━━━━━ DATA ━━━━━
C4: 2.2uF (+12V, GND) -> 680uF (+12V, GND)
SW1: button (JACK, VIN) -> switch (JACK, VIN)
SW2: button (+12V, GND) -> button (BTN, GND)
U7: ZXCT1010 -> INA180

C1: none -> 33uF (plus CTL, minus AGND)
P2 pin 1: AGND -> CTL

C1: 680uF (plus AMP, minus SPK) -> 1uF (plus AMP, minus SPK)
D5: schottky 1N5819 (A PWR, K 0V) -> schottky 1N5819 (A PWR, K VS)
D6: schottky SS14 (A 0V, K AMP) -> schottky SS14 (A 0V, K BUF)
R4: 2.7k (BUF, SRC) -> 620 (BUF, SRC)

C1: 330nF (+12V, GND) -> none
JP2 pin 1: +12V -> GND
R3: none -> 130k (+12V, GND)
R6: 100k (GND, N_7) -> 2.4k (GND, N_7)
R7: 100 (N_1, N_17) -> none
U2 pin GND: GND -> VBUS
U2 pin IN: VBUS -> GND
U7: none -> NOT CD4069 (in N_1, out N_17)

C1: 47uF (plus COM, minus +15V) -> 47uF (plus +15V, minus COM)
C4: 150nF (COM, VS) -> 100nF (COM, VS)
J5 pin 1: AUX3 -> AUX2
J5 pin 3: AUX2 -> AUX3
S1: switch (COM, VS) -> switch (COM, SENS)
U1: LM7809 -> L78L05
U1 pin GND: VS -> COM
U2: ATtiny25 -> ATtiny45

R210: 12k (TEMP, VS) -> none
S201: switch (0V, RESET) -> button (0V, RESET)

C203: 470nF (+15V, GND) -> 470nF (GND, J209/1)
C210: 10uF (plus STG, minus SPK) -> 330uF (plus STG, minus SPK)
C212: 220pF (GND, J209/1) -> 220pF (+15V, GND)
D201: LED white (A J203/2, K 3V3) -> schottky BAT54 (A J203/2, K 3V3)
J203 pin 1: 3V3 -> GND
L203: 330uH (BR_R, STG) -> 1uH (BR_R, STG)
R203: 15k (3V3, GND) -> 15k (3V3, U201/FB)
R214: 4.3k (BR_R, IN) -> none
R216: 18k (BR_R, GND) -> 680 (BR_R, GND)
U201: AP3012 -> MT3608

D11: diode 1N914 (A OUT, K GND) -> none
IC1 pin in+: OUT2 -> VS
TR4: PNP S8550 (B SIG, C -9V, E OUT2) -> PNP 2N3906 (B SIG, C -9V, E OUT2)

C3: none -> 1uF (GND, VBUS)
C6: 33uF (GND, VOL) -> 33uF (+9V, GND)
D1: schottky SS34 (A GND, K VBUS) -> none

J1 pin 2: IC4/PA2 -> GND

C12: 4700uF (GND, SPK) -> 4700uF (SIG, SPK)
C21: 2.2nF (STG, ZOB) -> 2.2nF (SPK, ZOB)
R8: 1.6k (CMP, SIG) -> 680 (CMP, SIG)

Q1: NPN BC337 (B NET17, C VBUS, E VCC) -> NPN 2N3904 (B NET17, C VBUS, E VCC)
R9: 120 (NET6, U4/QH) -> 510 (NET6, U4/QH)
━━━━━
Each line containing "plus" belongs in the answer; pick these out of the material and copy them.

- _RESPONSE TO THIS EXERCISE_:
C1: none -> 33uF (plus CTL, minus AGND)
C1: 680uF (plus AMP, minus SPK) -> 1uF (plus AMP, minus SPK)
C1: 47uF (plus COM, minus +15V) -> 47uF (plus +15V, minus COM)
C210: 10uF (plus STG, minus SPK) -> 330uF (plus STG, minus SPK)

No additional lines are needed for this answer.